▶ _SOURCE DATA_:

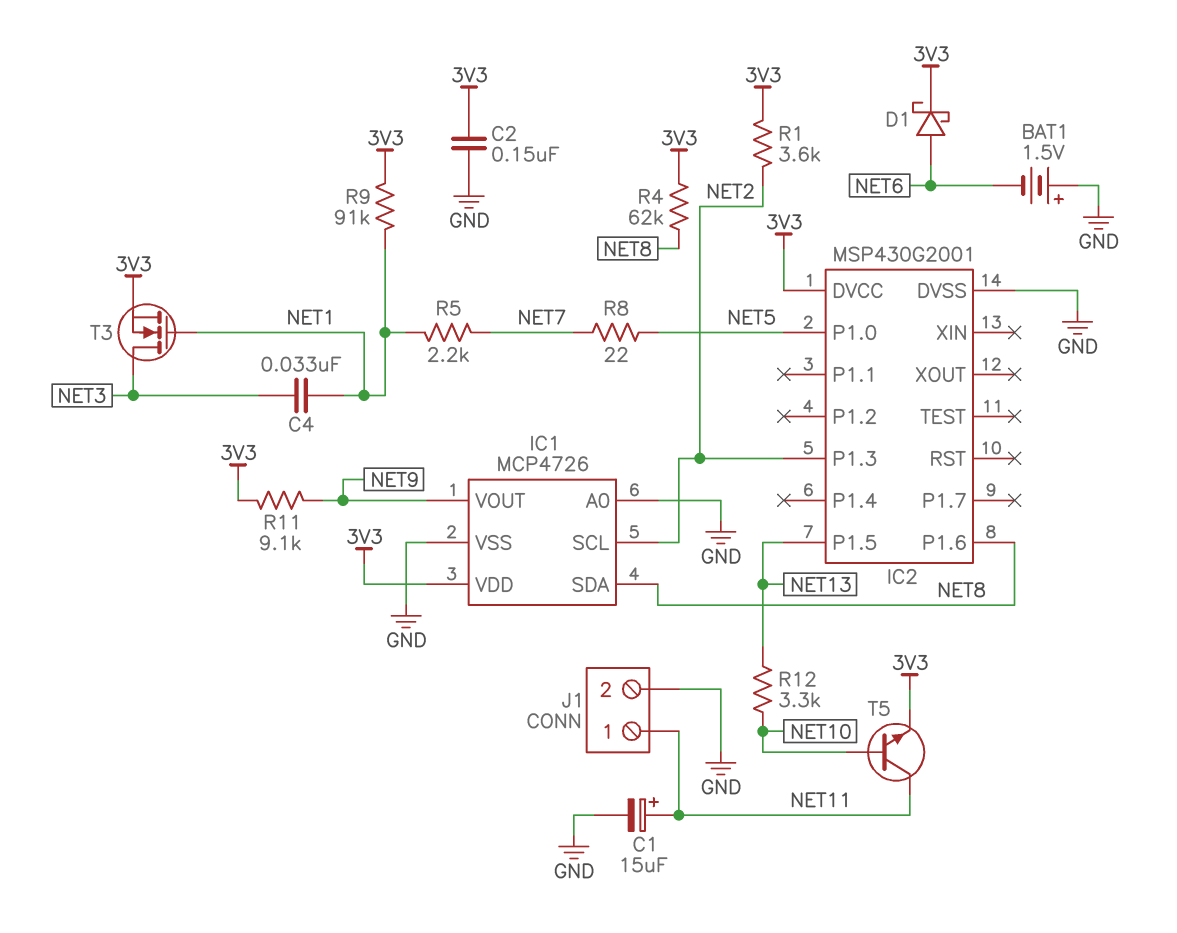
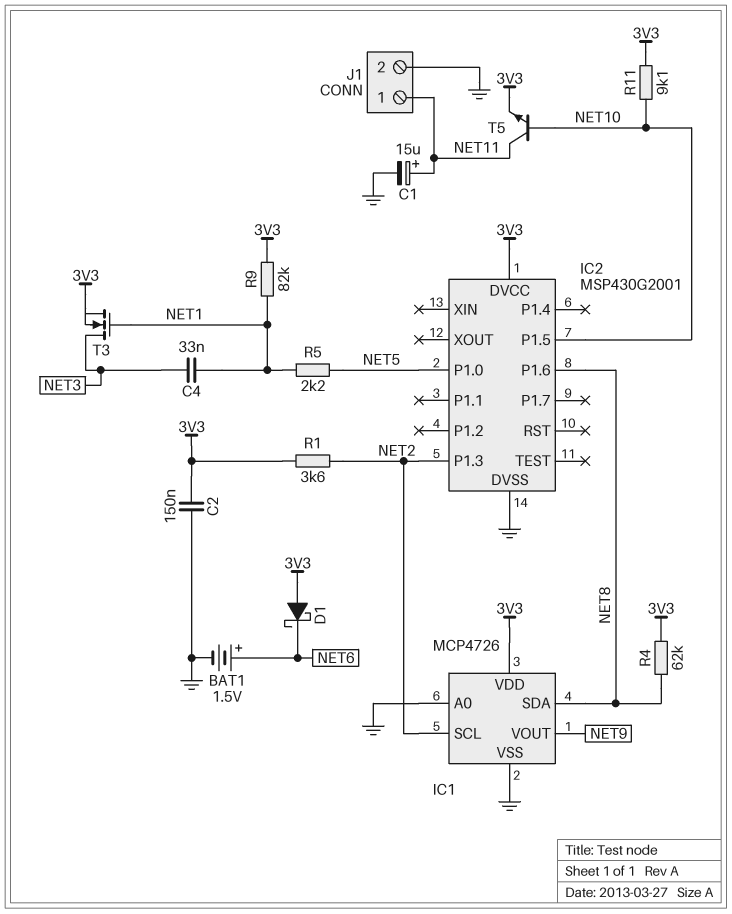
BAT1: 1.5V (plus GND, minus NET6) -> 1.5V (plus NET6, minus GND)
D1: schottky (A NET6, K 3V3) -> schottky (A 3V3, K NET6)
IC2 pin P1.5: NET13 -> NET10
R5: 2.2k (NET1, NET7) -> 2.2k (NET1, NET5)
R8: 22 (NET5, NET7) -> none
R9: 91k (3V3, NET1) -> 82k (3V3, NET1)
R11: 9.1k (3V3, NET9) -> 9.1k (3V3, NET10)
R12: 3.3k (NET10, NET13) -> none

...

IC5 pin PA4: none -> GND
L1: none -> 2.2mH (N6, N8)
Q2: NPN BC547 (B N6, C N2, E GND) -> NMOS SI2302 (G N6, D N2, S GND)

▶ _EXERCISE OBJECTIVE_: How many lines of the listing contain the word "none"? Reply with only the number.

▶ _WRITTEN SOLUTION_: 4